» **Exercise**: Restate the data below word for word, omitting pictures.

» **Data excerpts**:

^^^^

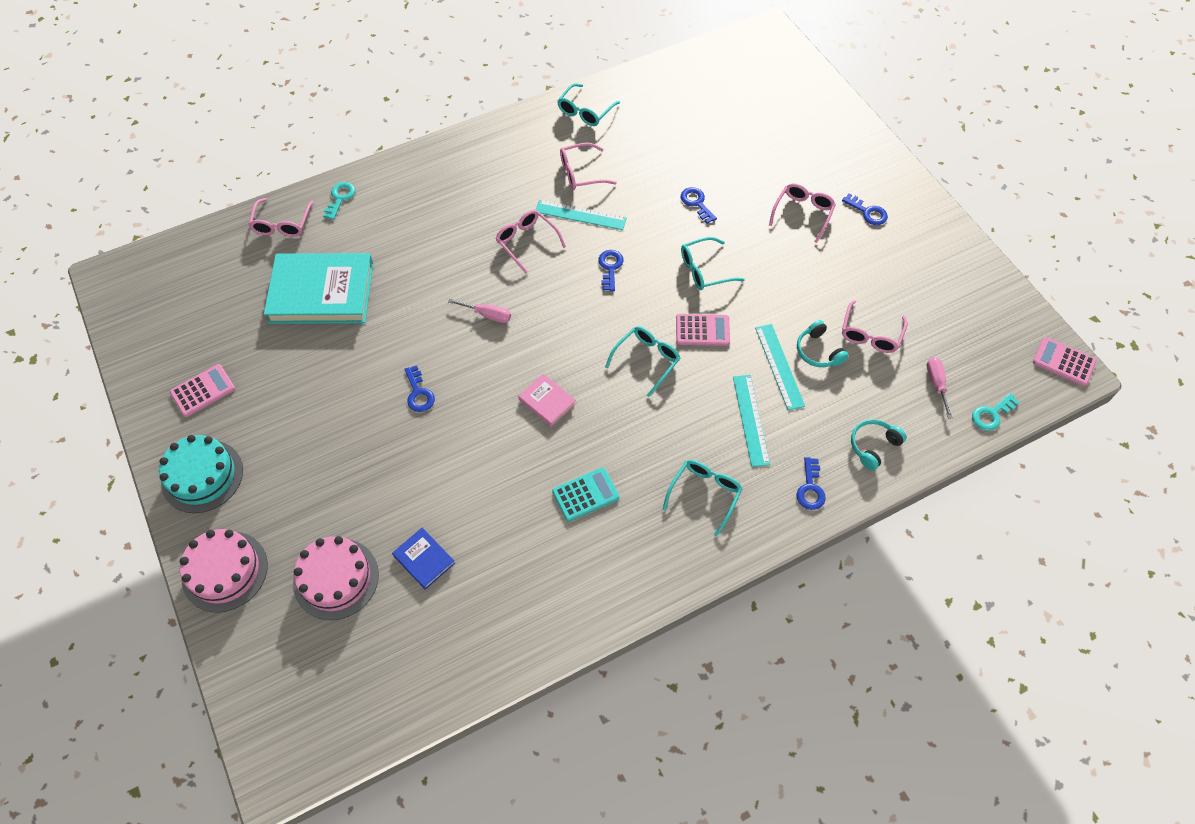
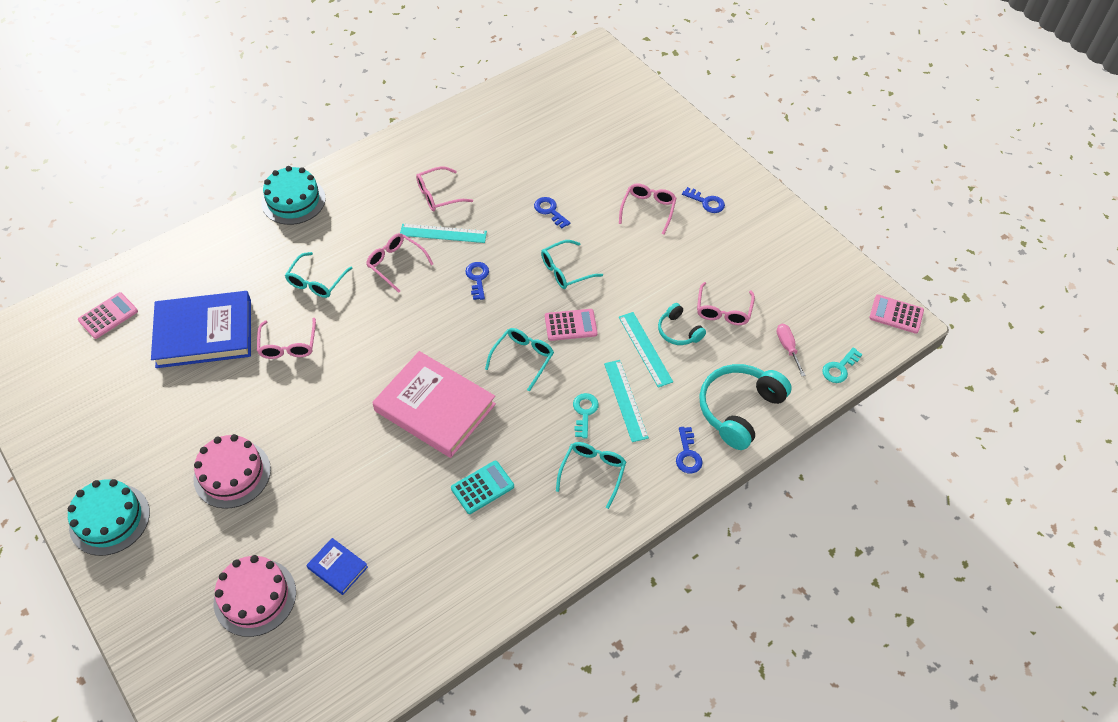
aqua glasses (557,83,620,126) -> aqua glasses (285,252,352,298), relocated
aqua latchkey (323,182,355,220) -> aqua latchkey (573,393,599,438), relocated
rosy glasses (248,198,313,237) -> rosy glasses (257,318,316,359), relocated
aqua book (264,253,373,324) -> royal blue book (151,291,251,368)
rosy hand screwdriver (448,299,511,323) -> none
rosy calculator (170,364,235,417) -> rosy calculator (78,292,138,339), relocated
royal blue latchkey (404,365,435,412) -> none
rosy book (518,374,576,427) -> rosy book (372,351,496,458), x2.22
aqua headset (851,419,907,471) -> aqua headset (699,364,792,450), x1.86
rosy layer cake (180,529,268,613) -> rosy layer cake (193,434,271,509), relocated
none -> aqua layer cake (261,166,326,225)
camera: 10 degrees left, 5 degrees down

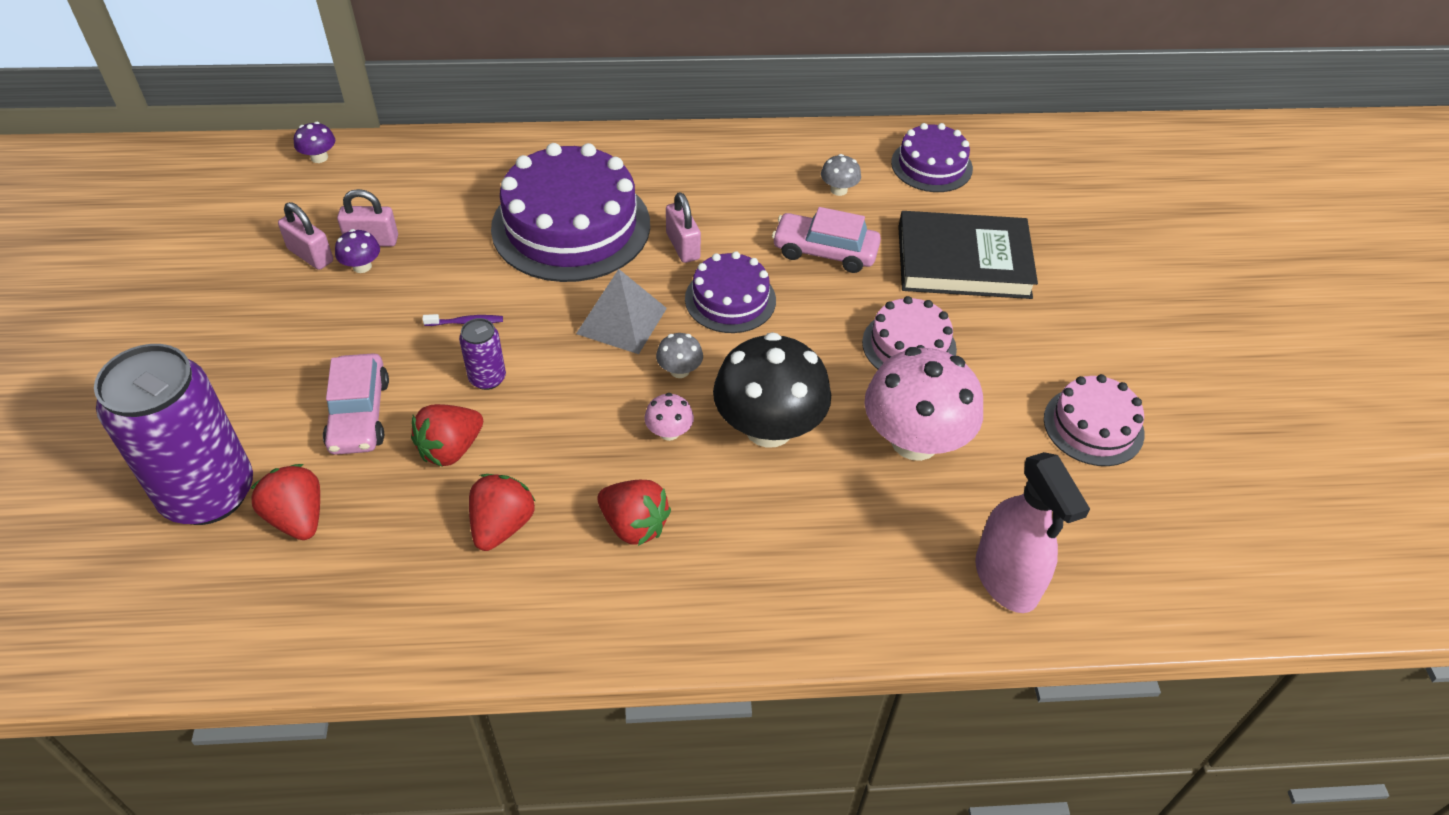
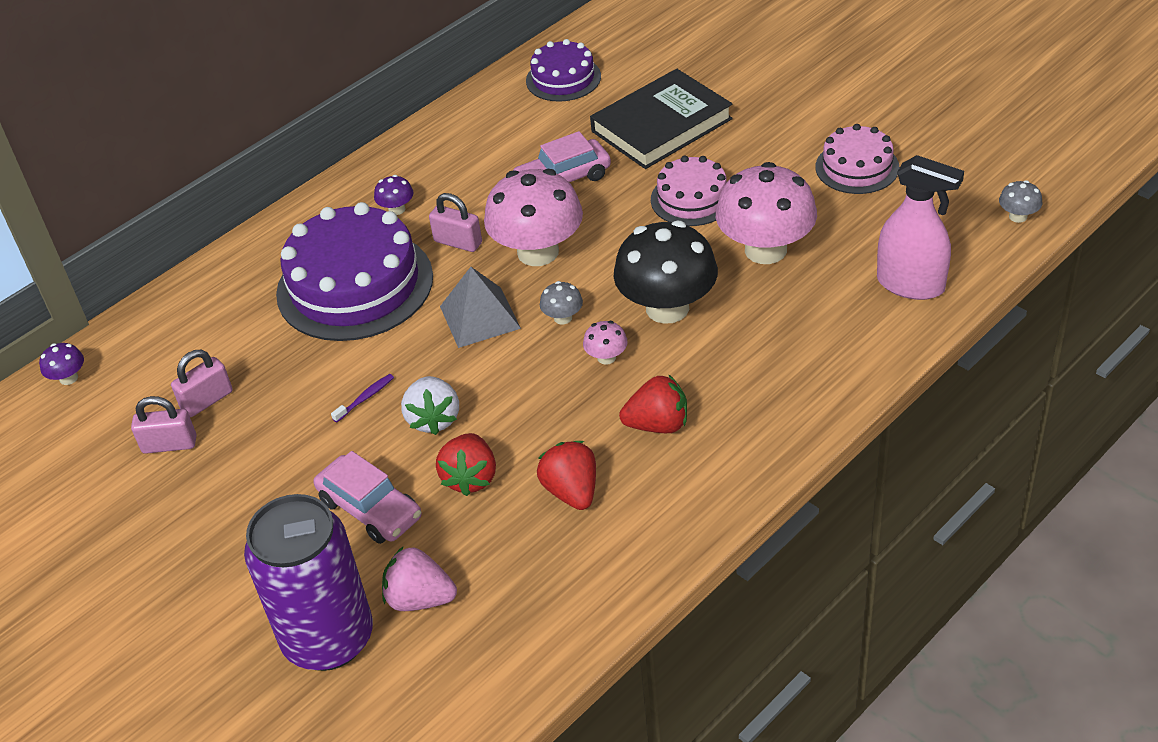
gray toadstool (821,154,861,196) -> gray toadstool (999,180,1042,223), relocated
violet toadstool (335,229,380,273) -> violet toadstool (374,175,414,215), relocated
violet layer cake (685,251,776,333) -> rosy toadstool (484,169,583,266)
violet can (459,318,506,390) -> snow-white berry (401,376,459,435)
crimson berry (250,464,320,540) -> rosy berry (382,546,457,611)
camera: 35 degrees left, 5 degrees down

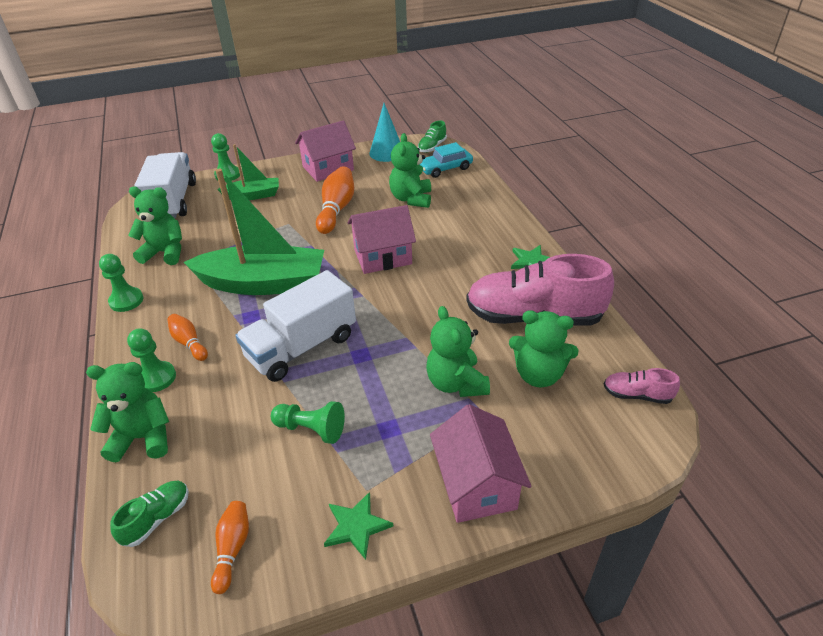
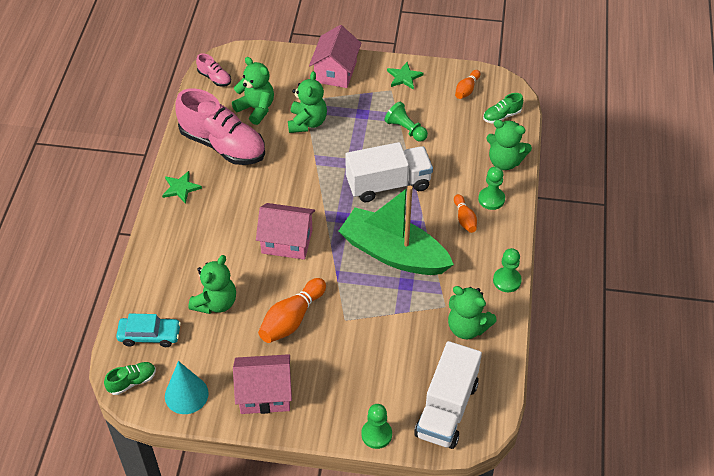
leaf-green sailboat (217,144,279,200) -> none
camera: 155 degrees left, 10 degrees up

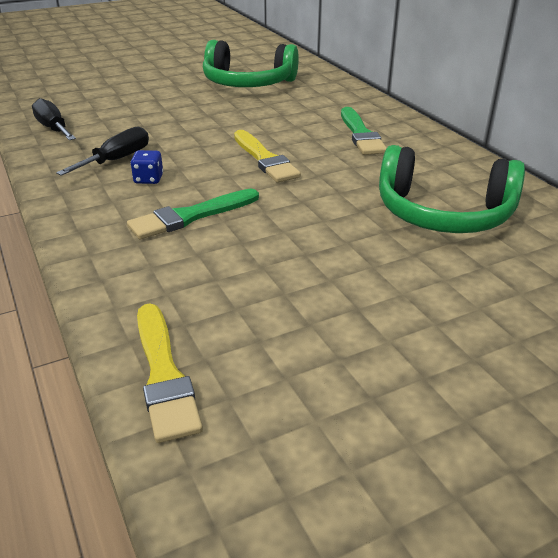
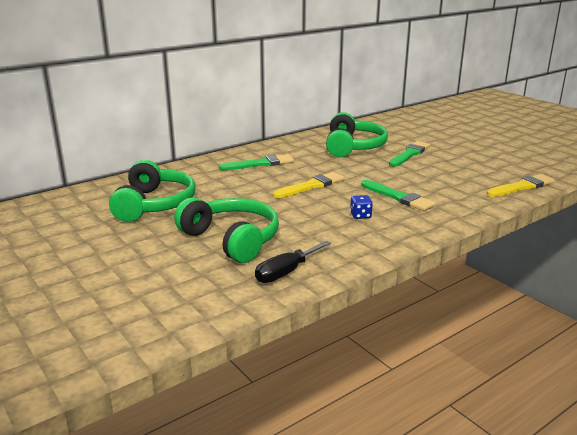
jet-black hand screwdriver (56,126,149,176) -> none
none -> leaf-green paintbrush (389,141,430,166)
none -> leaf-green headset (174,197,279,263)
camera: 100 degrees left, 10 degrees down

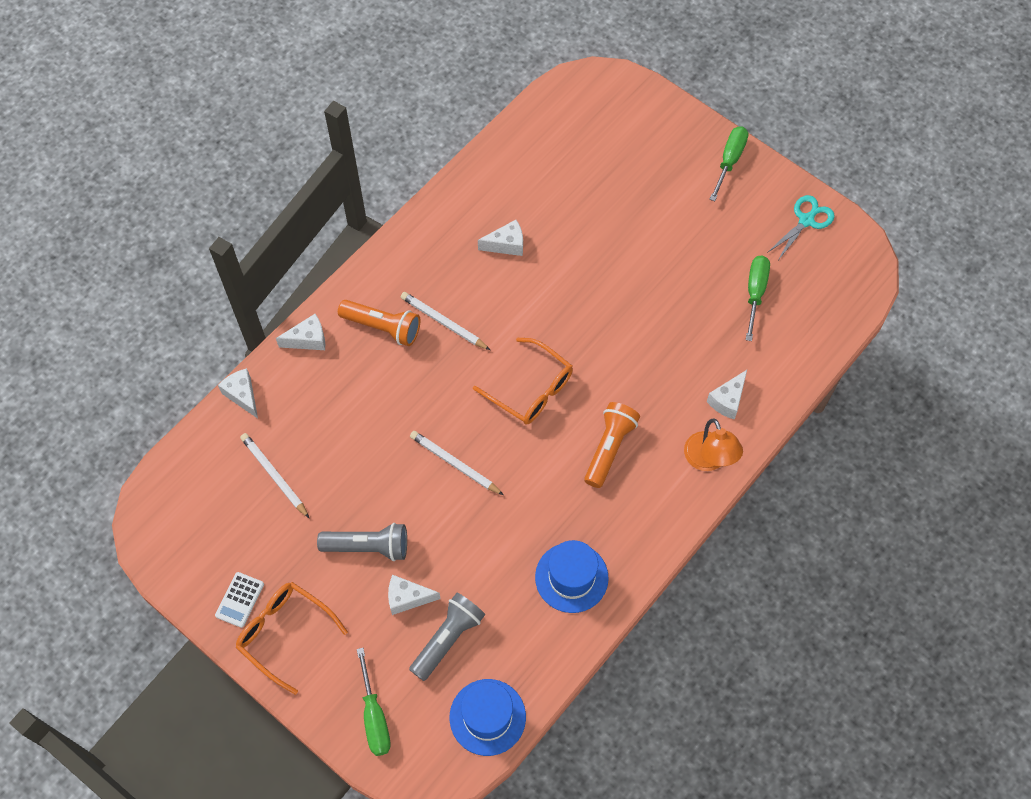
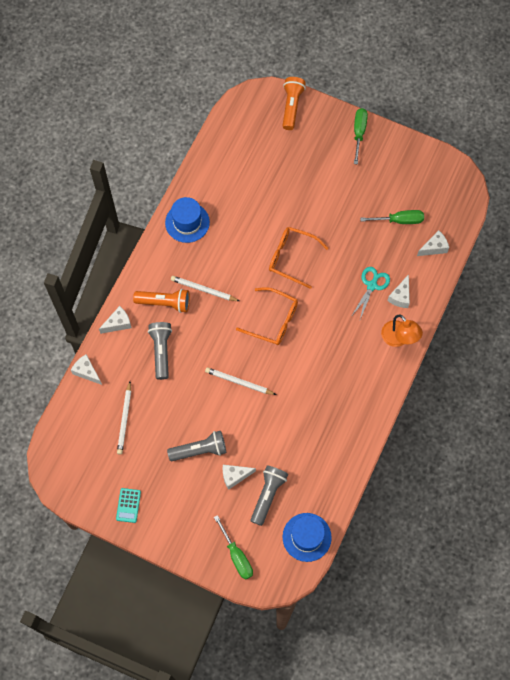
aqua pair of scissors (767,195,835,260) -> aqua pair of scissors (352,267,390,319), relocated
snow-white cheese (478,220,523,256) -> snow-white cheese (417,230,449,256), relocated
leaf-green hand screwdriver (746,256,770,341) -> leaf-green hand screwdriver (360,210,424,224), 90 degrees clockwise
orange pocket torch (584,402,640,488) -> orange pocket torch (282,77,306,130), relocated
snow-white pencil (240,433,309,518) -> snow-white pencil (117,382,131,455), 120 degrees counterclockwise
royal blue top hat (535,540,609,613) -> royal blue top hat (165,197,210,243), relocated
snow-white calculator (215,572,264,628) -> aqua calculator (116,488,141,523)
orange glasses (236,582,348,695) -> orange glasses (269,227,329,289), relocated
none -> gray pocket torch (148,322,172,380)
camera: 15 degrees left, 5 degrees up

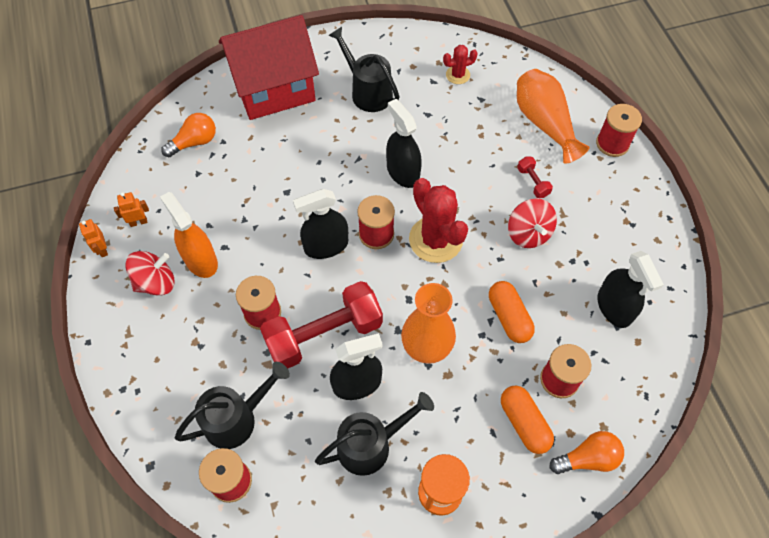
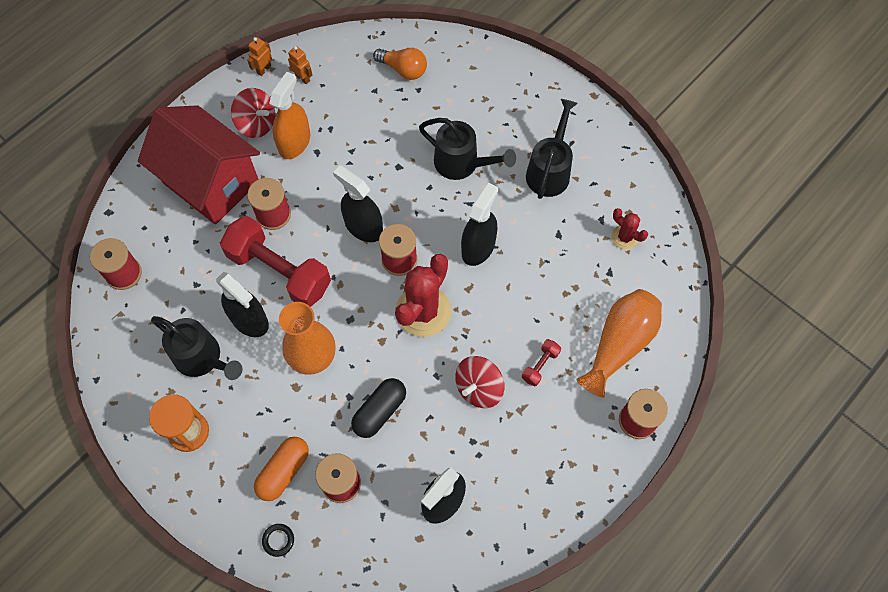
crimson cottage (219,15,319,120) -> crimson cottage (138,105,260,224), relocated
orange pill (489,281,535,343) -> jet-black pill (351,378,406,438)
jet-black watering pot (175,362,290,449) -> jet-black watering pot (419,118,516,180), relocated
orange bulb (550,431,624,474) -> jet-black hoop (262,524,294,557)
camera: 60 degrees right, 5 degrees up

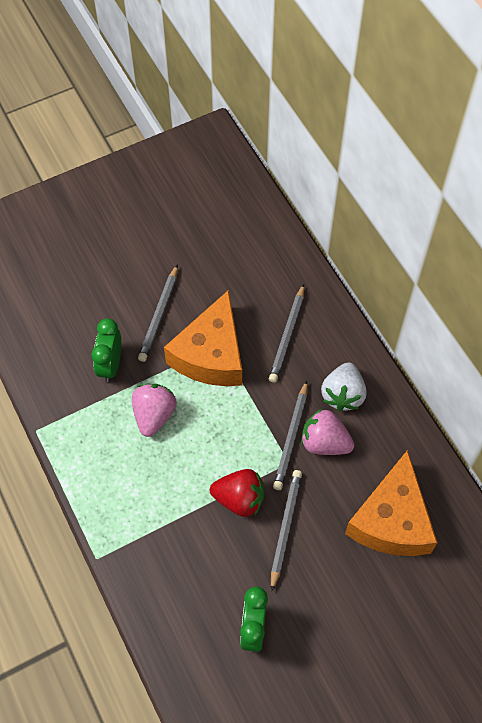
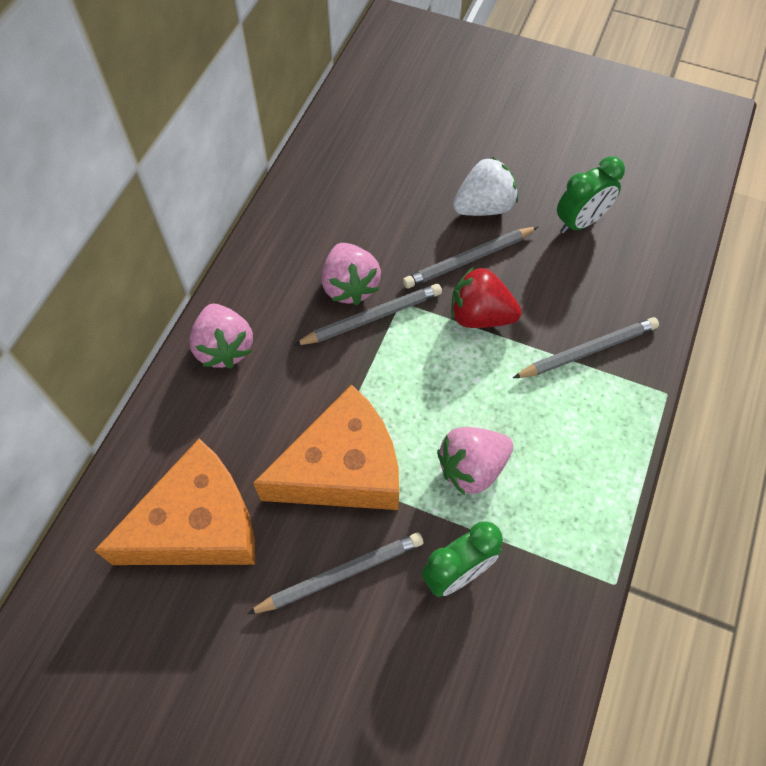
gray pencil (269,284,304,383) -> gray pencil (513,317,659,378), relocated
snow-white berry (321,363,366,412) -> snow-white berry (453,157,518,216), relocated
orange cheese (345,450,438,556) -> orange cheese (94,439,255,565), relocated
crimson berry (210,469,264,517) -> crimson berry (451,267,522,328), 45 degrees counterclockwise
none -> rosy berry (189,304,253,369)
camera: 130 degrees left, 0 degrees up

^^^^

» **Task solution**:
aqua glasses (557,83,620,126) -> aqua glasses (285,252,352,298), relocated
aqua latchkey (323,182,355,220) -> aqua latchkey (573,393,599,438), relocated
rosy glasses (248,198,313,237) -> rosy glasses (257,318,316,359), relocated
aqua book (264,253,373,324) -> royal blue book (151,291,251,368)
rosy hand screwdriver (448,299,511,323) -> none
rosy calculator (170,364,235,417) -> rosy calculator (78,292,138,339), relocated
royal blue latchkey (404,365,435,412) -> none
rosy book (518,374,576,427) -> rosy book (372,351,496,458), x2.22
aqua headset (851,419,907,471) -> aqua headset (699,364,792,450), x1.86
rosy layer cake (180,529,268,613) -> rosy layer cake (193,434,271,509), relocated
none -> aqua layer cake (261,166,326,225)
camera: 10 degrees left, 5 degrees down

gray toadstool (821,154,861,196) -> gray toadstool (999,180,1042,223), relocated
violet toadstool (335,229,380,273) -> violet toadstool (374,175,414,215), relocated
violet layer cake (685,251,776,333) -> rosy toadstool (484,169,583,266)
violet can (459,318,506,390) -> snow-white berry (401,376,459,435)
crimson berry (250,464,320,540) -> rosy berry (382,546,457,611)
camera: 35 degrees left, 5 degrees down

leaf-green sailboat (217,144,279,200) -> none
camera: 155 degrees left, 10 degrees up

jet-black hand screwdriver (56,126,149,176) -> none
none -> leaf-green paintbrush (389,141,430,166)
none -> leaf-green headset (174,197,279,263)
camera: 100 degrees left, 10 degrees down

aqua pair of scissors (767,195,835,260) -> aqua pair of scissors (352,267,390,319), relocated
snow-white cheese (478,220,523,256) -> snow-white cheese (417,230,449,256), relocated
leaf-green hand screwdriver (746,256,770,341) -> leaf-green hand screwdriver (360,210,424,224), 90 degrees clockwise
orange pocket torch (584,402,640,488) -> orange pocket torch (282,77,306,130), relocated
snow-white pencil (240,433,309,518) -> snow-white pencil (117,382,131,455), 120 degrees counterclockwise
royal blue top hat (535,540,609,613) -> royal blue top hat (165,197,210,243), relocated
snow-white calculator (215,572,264,628) -> aqua calculator (116,488,141,523)
orange glasses (236,582,348,695) -> orange glasses (269,227,329,289), relocated
none -> gray pocket torch (148,322,172,380)
camera: 15 degrees left, 5 degrees up

crimson cottage (219,15,319,120) -> crimson cottage (138,105,260,224), relocated
orange pill (489,281,535,343) -> jet-black pill (351,378,406,438)
jet-black watering pot (175,362,290,449) -> jet-black watering pot (419,118,516,180), relocated
orange bulb (550,431,624,474) -> jet-black hoop (262,524,294,557)
camera: 60 degrees right, 5 degrees up

gray pencil (269,284,304,383) -> gray pencil (513,317,659,378), relocated
snow-white berry (321,363,366,412) -> snow-white berry (453,157,518,216), relocated
orange cheese (345,450,438,556) -> orange cheese (94,439,255,565), relocated
crimson berry (210,469,264,517) -> crimson berry (451,267,522,328), 45 degrees counterclockwise
none -> rosy berry (189,304,253,369)
camera: 130 degrees left, 0 degrees up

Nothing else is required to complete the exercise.